- **Task to carry out**:
Return the lines beginning at the one that contains "[562 120 688 211]" and continuing to the end of the entries, including both ends, exactly as written and nothing else.

[Object matching data]
────

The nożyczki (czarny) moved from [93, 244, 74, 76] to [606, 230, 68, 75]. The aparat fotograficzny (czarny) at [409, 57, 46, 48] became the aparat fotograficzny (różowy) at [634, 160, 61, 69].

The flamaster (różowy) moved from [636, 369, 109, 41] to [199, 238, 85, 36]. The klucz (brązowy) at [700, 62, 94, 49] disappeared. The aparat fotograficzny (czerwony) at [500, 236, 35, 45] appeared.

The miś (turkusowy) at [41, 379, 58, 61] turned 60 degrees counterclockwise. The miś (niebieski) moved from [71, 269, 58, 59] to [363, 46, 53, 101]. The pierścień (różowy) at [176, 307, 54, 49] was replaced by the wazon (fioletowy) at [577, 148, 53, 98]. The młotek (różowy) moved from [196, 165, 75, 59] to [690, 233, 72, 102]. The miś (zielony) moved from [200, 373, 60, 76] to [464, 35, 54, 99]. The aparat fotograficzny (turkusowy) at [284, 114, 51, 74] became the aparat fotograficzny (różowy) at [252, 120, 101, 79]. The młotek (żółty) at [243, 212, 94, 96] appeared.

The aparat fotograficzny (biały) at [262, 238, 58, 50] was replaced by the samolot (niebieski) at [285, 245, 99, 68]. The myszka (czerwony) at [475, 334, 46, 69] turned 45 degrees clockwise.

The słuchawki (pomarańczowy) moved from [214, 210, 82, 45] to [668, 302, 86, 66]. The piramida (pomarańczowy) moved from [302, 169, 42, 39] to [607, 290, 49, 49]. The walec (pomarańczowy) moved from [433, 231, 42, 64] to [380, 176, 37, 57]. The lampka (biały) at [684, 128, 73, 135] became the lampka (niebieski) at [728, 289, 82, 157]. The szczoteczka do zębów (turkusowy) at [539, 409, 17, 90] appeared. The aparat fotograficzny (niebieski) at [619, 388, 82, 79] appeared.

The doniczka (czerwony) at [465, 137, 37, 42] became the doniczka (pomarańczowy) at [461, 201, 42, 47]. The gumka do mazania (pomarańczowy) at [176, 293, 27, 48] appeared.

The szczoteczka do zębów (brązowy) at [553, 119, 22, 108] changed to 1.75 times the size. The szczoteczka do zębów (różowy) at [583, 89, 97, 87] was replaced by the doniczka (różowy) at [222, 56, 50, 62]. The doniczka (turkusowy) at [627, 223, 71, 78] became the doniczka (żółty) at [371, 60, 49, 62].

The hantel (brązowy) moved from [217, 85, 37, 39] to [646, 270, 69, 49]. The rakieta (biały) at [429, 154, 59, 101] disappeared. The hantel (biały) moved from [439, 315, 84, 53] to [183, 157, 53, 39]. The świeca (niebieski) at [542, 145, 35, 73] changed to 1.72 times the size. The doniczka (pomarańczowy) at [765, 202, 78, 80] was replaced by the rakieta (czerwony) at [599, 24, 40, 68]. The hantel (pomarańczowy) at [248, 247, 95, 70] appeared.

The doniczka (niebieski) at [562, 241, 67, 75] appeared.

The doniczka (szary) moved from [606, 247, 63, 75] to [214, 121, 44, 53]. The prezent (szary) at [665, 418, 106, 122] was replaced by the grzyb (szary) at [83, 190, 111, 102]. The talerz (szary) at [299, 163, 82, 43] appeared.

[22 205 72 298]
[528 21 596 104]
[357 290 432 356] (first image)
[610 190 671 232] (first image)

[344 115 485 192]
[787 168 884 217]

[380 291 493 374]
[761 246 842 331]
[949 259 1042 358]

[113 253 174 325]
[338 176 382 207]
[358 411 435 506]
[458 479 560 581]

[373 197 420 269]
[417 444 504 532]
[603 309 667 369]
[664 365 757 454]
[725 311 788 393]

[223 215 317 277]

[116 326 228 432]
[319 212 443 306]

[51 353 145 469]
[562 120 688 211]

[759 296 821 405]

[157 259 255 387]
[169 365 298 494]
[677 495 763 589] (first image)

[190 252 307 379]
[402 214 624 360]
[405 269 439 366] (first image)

────

- **Exercise solution**:
[562 120 688 211]

[759 296 821 405]

[157 259 255 387]
[169 365 298 494]
[677 495 763 589] (first image)

[190 252 307 379]
[402 214 624 360]
[405 269 439 366] (first image)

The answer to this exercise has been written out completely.